START Dataset content
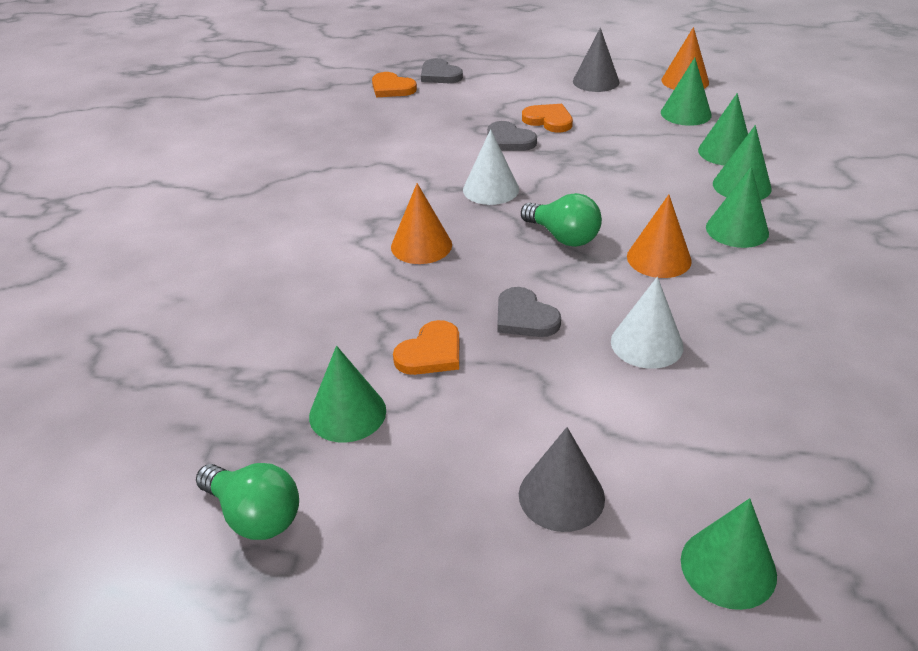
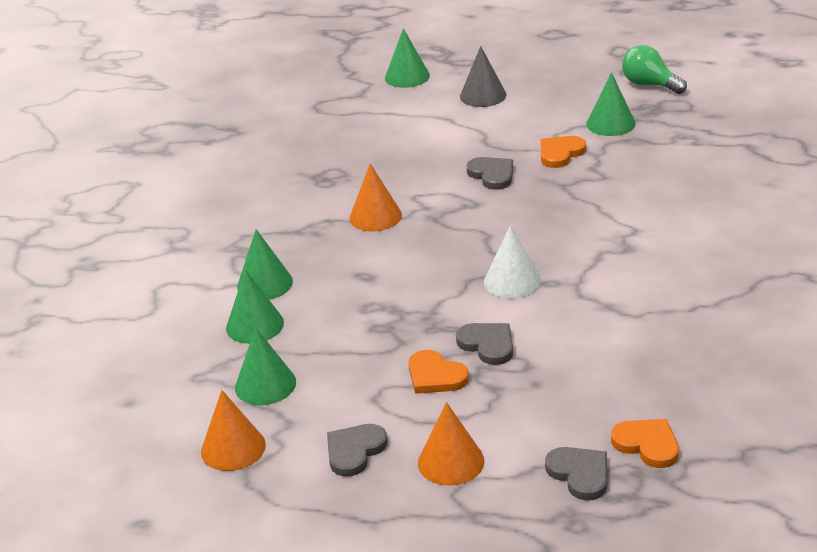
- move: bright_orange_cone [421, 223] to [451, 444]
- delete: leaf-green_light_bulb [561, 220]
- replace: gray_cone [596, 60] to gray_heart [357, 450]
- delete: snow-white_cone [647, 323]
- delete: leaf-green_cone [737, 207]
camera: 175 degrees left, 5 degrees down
END Dataset content
■ Your task ■
Your copy should hold every entry exactly as written, but none of the pictures.

■ Task result ■
- move: bright_orange_cone [421, 223] to [451, 444]
- delete: leaf-green_light_bulb [561, 220]
- replace: gray_cone [596, 60] to gray_heart [357, 450]
- delete: snow-white_cone [647, 323]
- delete: leaf-green_cone [737, 207]
camera: 175 degrees left, 5 degrees down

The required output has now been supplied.